PROBLEM REQUIREMENTS:
Collect from the data below each line with "brown".
*** SOURCE MATERIAL Section Begins ***
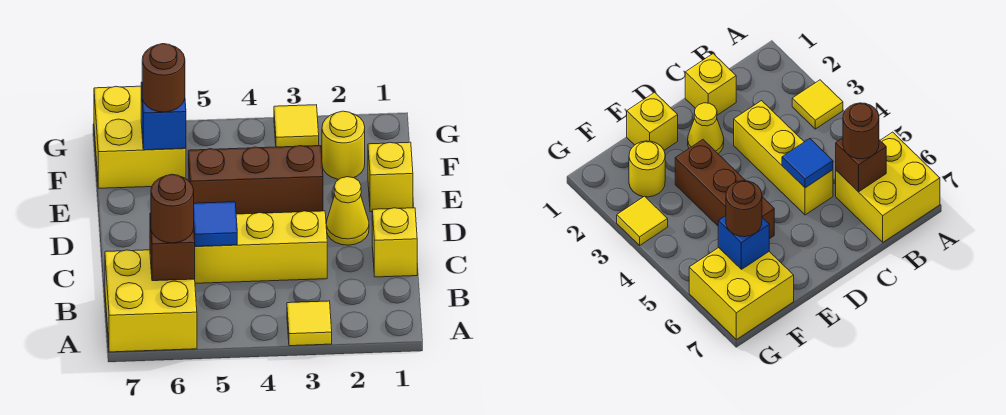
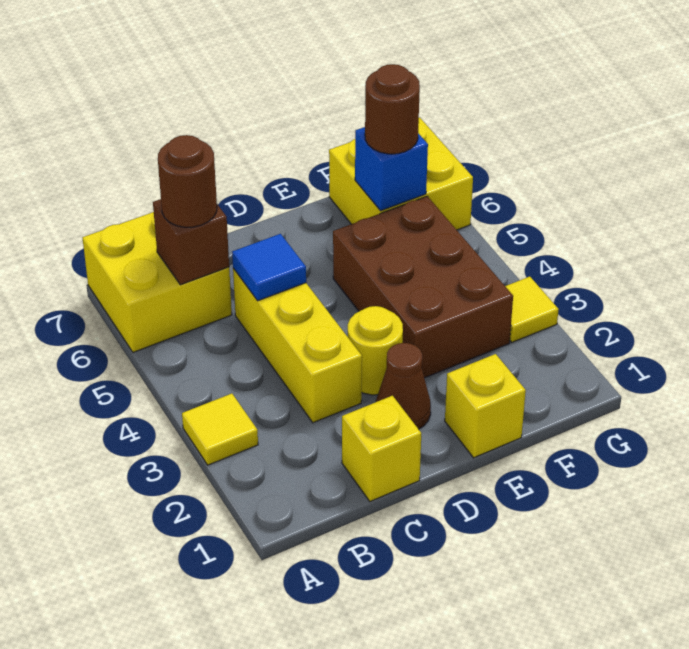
yellow cone D2 level 1 -> brown cone D2 level 1
brown brick E3:E5 level 1 -> brown brick E3:F5 level 1
yellow round brick F2 level 1 -> yellow round brick D3 level 1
*** SOURCE MATERIAL Section Ends ***
RESULT OF THE EXERCISE:
yellow cone D2 level 1 -> brown cone D2 level 1
brown brick E3:E5 level 1 -> brown brick E3:F5 level 1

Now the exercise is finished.